* _Problem_
Scan the records below for the line with "Batterie (rot)" and the line with "Tasse (lila) (no.". Repeat those two lines and every line between them exactly, and nothing else.

* _Source data_
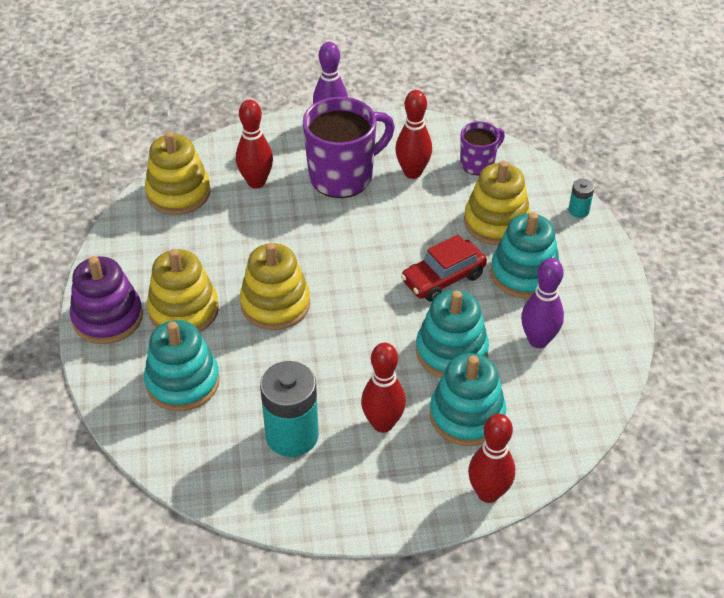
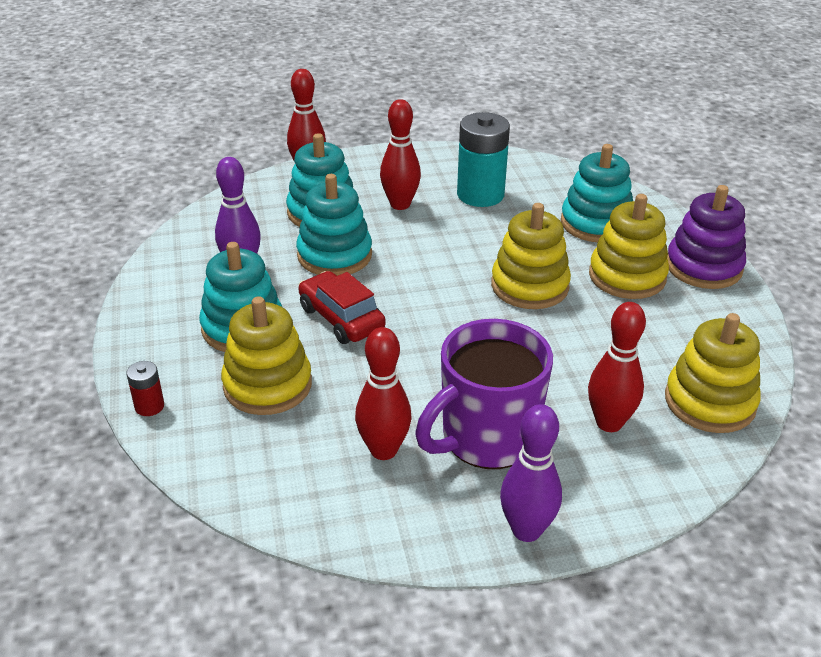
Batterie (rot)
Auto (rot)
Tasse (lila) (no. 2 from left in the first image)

* * *

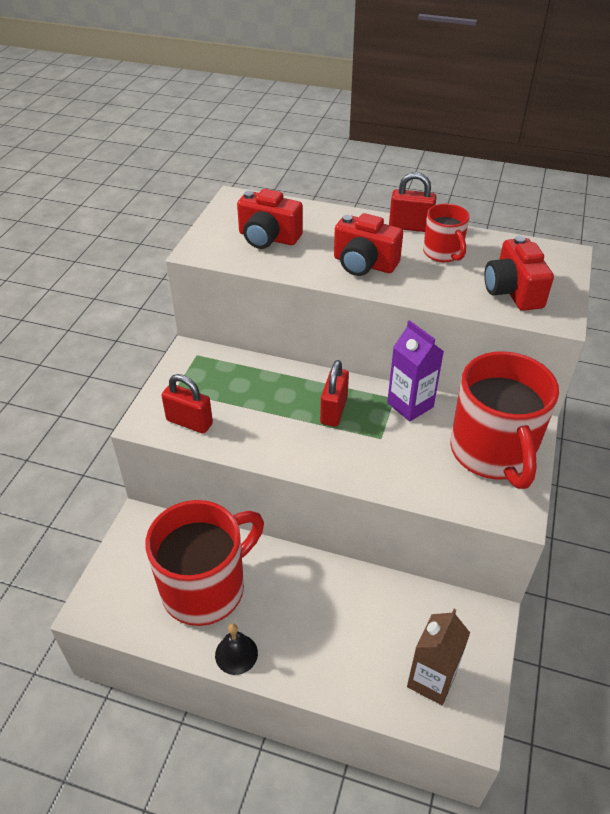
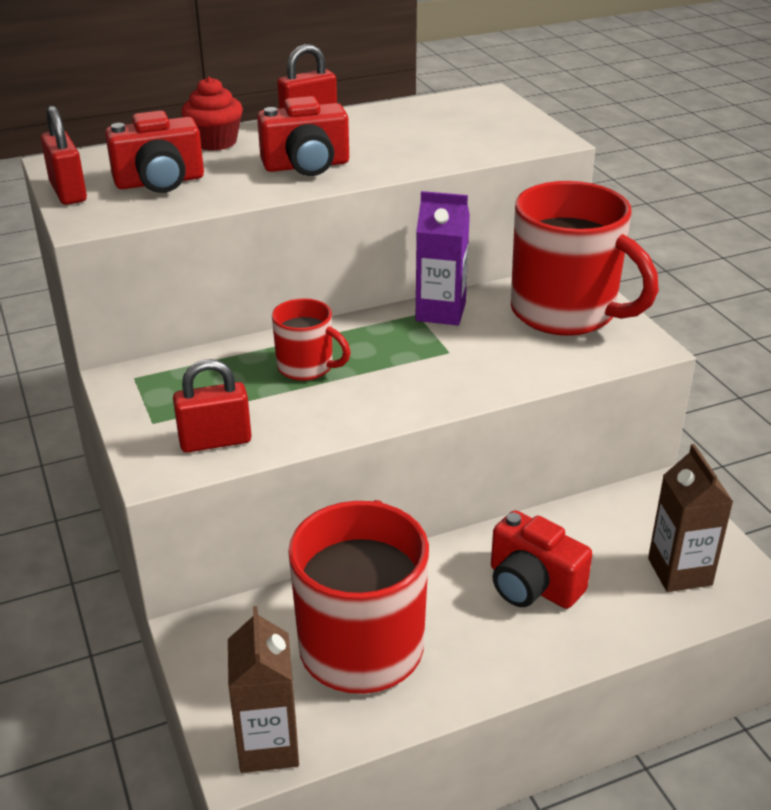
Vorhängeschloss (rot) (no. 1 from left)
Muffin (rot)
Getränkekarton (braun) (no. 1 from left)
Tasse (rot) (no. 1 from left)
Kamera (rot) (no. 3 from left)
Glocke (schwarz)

* _The answer_
Batterie (rot)
Auto (rot)
Tasse (lila) (no. 2 from left in the first image)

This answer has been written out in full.